* Try it *
Leave the pictures out and quote only the lines from the one with "black rectangle at" down to the end of the listing below.

* Exercise material *
>>>>>

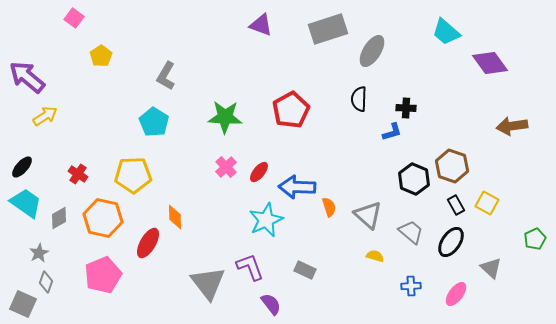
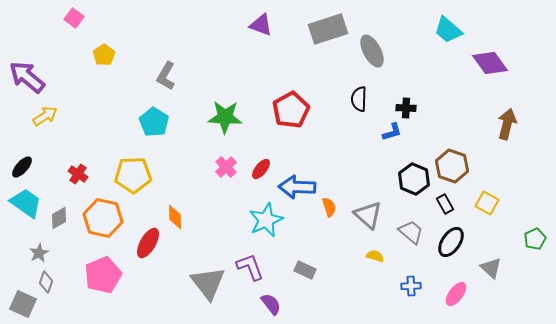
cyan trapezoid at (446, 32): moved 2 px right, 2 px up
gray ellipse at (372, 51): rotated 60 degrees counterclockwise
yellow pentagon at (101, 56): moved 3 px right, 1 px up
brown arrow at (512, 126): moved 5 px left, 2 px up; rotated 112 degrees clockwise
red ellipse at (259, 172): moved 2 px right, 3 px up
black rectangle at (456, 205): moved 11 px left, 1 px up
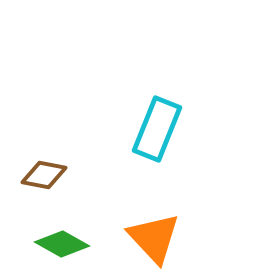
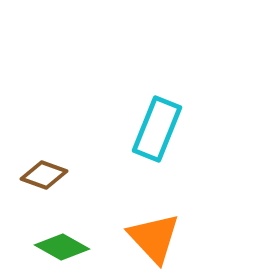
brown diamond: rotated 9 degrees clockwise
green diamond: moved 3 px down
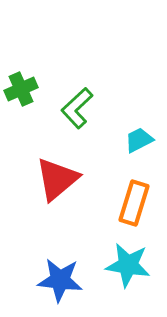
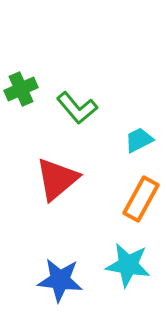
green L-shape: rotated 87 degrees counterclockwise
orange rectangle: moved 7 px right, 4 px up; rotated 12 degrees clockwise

<<<<<

* Response area *
black rectangle at (456, 205): moved 11 px left, 1 px up
brown diamond: rotated 9 degrees clockwise
green diamond: moved 3 px down
green L-shape: rotated 87 degrees counterclockwise
orange rectangle: moved 7 px right, 4 px up; rotated 12 degrees clockwise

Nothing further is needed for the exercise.